= What is being asked =
Show every line in the records below that contains the string "major".

--- start ---

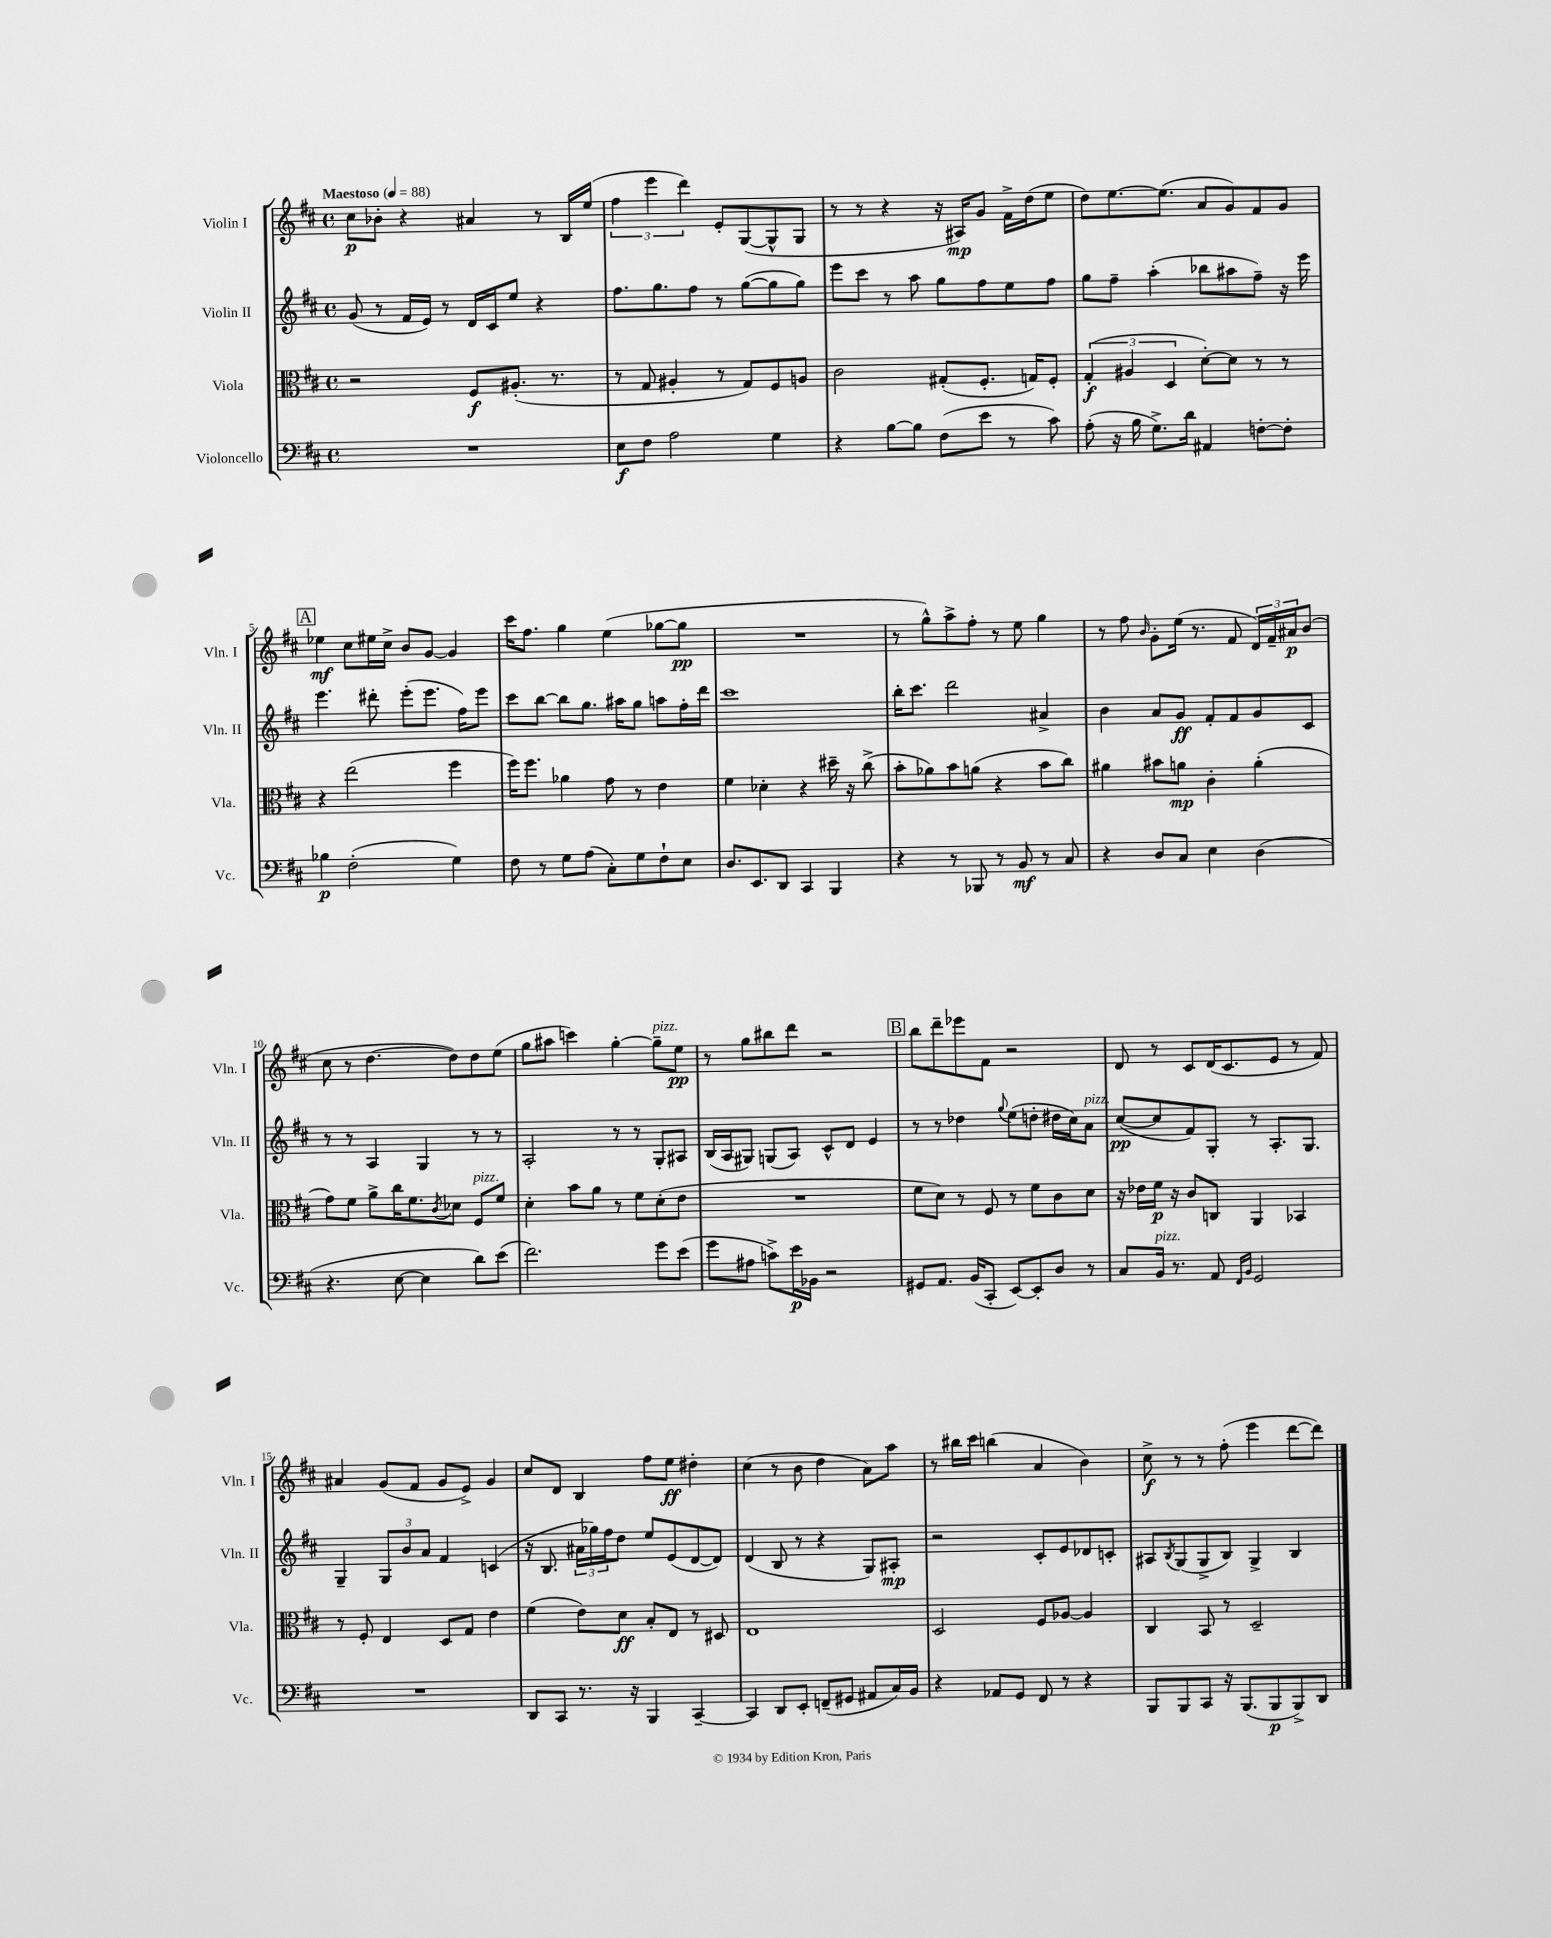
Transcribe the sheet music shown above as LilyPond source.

<<
\new StaffGroup <<
\new Staff = "s0" \with { instrumentName = "Violin I" shortInstrumentName = "Vln. I" } {
    \clef treble \key d \major \defaultTimeSignature \time 4/4 \tempo "Maestoso" 4 = 88
    cis''8\p bes'8-. r4 ais'4 r8 b16 e''16( |
    \tuplet 3/2 { fis''4 e'''4 d'''4) } e'8-. g8~( g8-^ g8 |
    r8 r8 r4 r16 ais16\mp) g'8 fis'16-> d''16( e''8 |
    d''8) e''8.~ e''8.( a'8 g'8) fis'8 g'8 |
    \mark \markup { \box "A" } ees''4\mf cis''8 eis''16 cis''16-> b'8 g'8~ g'4 |
    cis'''16 fis''8. g''4 e''4( ges''8~ ges''8\pp |
    R1 |
    r8 g''8-^) a''8-> fis''8-. r8 e''8 g''4 |
    r8 fis''8 \grace { b'16 } g'8-. e''16( r8. fis'8 \tuplet 3/2 { d'16) fis'16-- ais'16\p } b'8( |
    cis''8 r8 d''4.~ d''8) d''8 e''8( |
    g''8 ais''8 c'''4) g''4~-. g''8--^\markup { \italic "pizz." } e''8\pp |
    r8 g''8 bis''8 d'''8 r2 |
    \mark \markup { \box "B" } b''8 d'''8-- ees'''8 fis'8 r2 |
    d'8 r8 cis'8 d'16( cis'8. e'8 r8 fis'8) |
    ais'4 g'8( fis'8 g'8 e'8->) g'4 |
    cis''8 d'8 b4 fis''8 e''8\ff dis''4-. |
    cis''4( r8 b'8 d''4 a'8) a''8 |
    r8 bis''16 cis'''16 b''4( a'4 b'4) |
    cis''8->\f r8 r8 fis''8-.( e'''4 d'''8~ d'''8) \bar "|." |
}
\new Staff = "s1" \with { instrumentName = "Violin II" shortInstrumentName = "Vln. II" } {
    \clef treble \key d \major \defaultTimeSignature \time 4/4
    g'8( r8 fis'16 e'16) r8 d'16 cis'16 e''8 r4 |
    fis''8. g''8. fis''8 r8 g''8~( g''8 g''8) |
    e'''8 cis'''8 r8 a''8 g''8 fis''8 e''8 fis''8 |
    g''8 fis''8-- a''4-.( bes''8 ais''8 fis''8--) r16 e'''16 |
    \mark \markup { \box "A" } e'''4. dis'''8-. e'''8-.( e'''8. fis''16) e'''8 |
    cis'''8 b''8~ b''8 g''8. ais''16 g''8 a''8 fis''16-. d'''16 |
    cis'''1 |
    b''16-. cis'''8. d'''2 ais'4-> |
    b'4 a'8 g'8\ff fis'8-. fis'8 g'8 cis'8 |
    r8 r8 a4 g4 r8 r8 |
    a2-. r8 r8 g8-. ais8 |
    b16( a16 gis8) g8( a8) cis'8-^ d'8 e'4 |
    \mark \markup { \box "B" } r8 r8 des''4 \appoggiatura { g''8 } e''8( d''8-. dis''16 cis''16) a'8^\markup { \italic "pizz." } |
    cis''8~\pp( cis''8 fis'8) g8-. r8 a8.-. g8. |
    g4-- \tuplet 3/2 { g8 b'8 a'8 } fis'4 c'4( |
    r16 b8. \tuplet 3/2 { ais'16 ges''16) fis''16 } d''8 e''8 e'8( d'8~ d'8) |
    d'4( b8 r8 r4 g8) ais8-.\mp |
    r2 cis'8-. e'8 des'8 c'8-. |
    ais8 \acciaccatura { b8 } g8( g8-> b8) g4-> b4 \bar "|." |
}
\new Staff = "s2" \with { instrumentName = "Viola" shortInstrumentName = "Vla." } {
    \clef alto \key d \major \defaultTimeSignature \time 4/4
    r2 fis8\f ais8.-.( r8. |
    r8 g8 ais4-. r8 g8) fis8 a8 |
    cis'2 gis8-.( fis8.-. g16) fis8-. |
    \tuplet 3/2 { g4-.\f( ais4 d4 } d'8~-.) d'8 r8 r8 |
    \mark \markup { \box "A" } r4 e''2( fis''4 |
    fis''16) fis''8. aes'4 g'8 r8 e'4 |
    fis'4 des'4-. r4 dis''16-- r16 cis''8->( |
    b'8-. aes'8) b'8 a'8( r4 b'8 cis''8) |
    ais'4 bis'8 a'8\mp cis'4-. a'4-.( |
    g'8) fis'8 a'8-> cis''16 fis'8. \acciaccatura { cis'8 } des'8 fis8^\markup { \italic "pizz." } fis'8 |
    d'4-. b'8 a'8 r8 fis'8 d'8-.( e'8 |
    R1 |
    \mark \markup { \box "B" } fis'8 d'8) r8 fis8 r8 fis'8 cis'8 d'8 |
    r16 ees'16 fis'16\p r16 cis'8 c8 a,4 bes,4 |
    r8 fis8-. e4 d8 g8 e'4 |
    fis'4( e'8) d'8\ff b8-. e8 r8 dis8 |
    e1 |
    d2 fis8 aes8~ aes4 |
    cis4 b,8 r8 d2-- \bar "|." |
}
\new Staff = "s3" \with { instrumentName = "Violoncello" shortInstrumentName = "Vc." } {
    \clef bass \key d \major \defaultTimeSignature \time 4/4
    R1 |
    e8\f fis8 a2 g4 |
    r4 b8~ b8 fis8( e'8 r8 cis'8) |
    a8-.( r16 b16 g8.->) d'16 ais,4 f8~-. f8-. |
    \mark \markup { \box "A" } bes4\p fis2-.( g4) |
    fis8 r8 g8 a8( cis8-.) g8 fis8-! e8 |
    d8. e,8. d,8 cis,4 b,,4 |
    r4 r8 bes,,8 r8 b,8\mf r8 cis8 |
    r4 d8 cis8 e4 d4( |
    r4. e8~ e4 d'8) e'8( |
    fis'2.) g'8 e'8( |
    g'8 ais8 c'8->) e'16\p bes,16 r2 |
    \mark \markup { \box "B" } gis,8 a,8. b,16( cis,8-. e,8~) e,8-. d8 r8 |
    cis8 b,16^\markup { \italic "pizz." } r8. a,8 \grace { fis,16 b,16 } g,2 |
    R1 |
    d,8 cis,8 r8. r16 b,,4 cis,4~-- |
    cis,4 d,8 e,8-. f,8--( gis,8 ais,8 cis16) b,16 |
    r4 aes,8 g,8 fis,8 r8 r4 |
    b,,8 b,,8 cis,8 r16 b,,8.( b,,8\p b,,8->) d,8 \bar "|." |
}
>>
>>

--- end ---

= Task solution =
    \clef treble \key d \major \defaultTimeSignature \time 4/4 \tempo "Maestoso" 4 = 88
    \clef treble \key d \major \defaultTimeSignature \time 4/4
    \clef alto \key d \major \defaultTimeSignature \time 4/4
    \clef bass \key d \major \defaultTimeSignature \time 4/4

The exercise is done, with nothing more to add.